Among the records below, which lines contain the string "blue"? Report them.

(Colored object listings)
+-------+

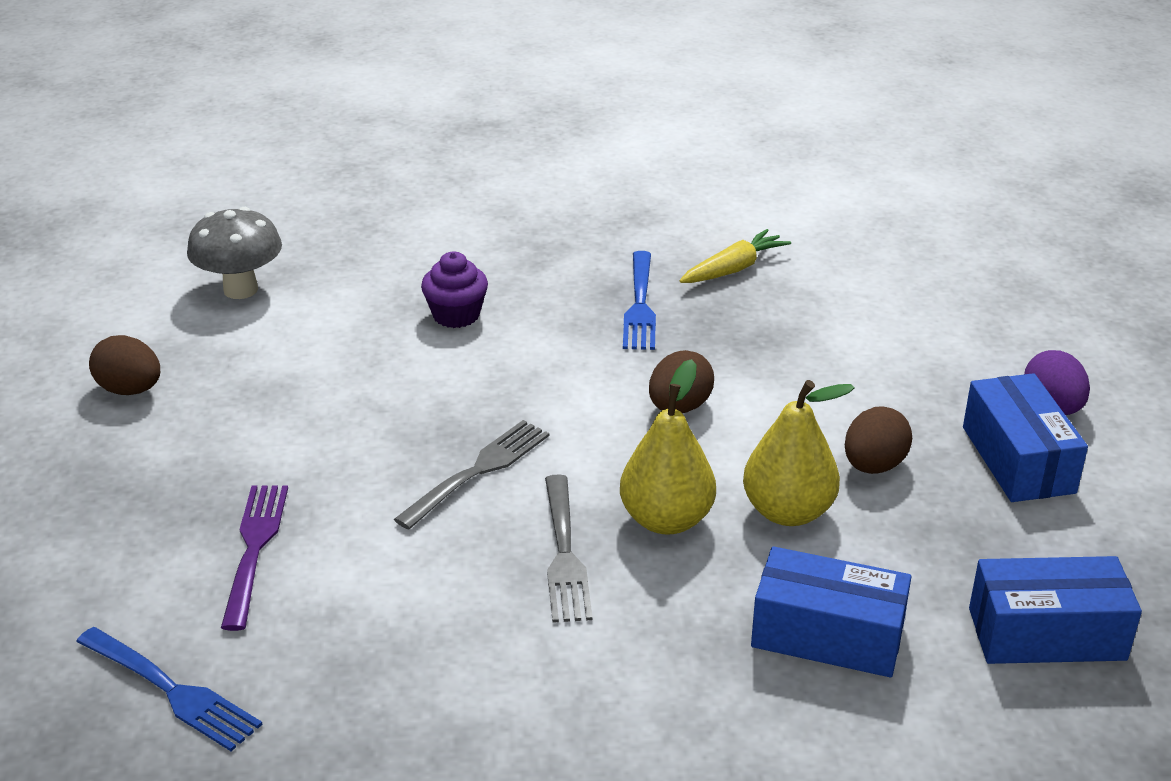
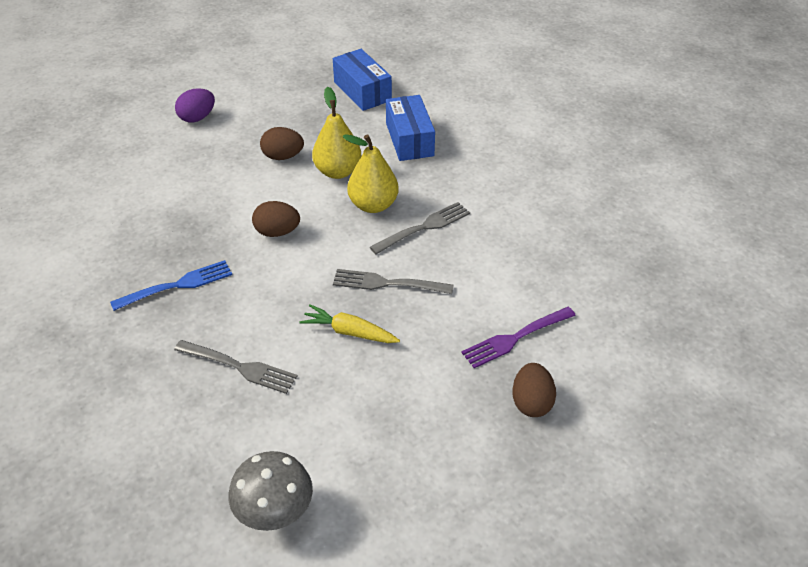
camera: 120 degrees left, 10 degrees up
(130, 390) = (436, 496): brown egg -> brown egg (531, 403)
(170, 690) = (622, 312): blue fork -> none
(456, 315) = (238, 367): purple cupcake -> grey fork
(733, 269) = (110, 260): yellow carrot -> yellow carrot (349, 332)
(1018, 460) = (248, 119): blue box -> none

+-------+

- Expected answer -
(170, 690) = (622, 312): blue fork -> none
(1018, 460) = (248, 119): blue box -> none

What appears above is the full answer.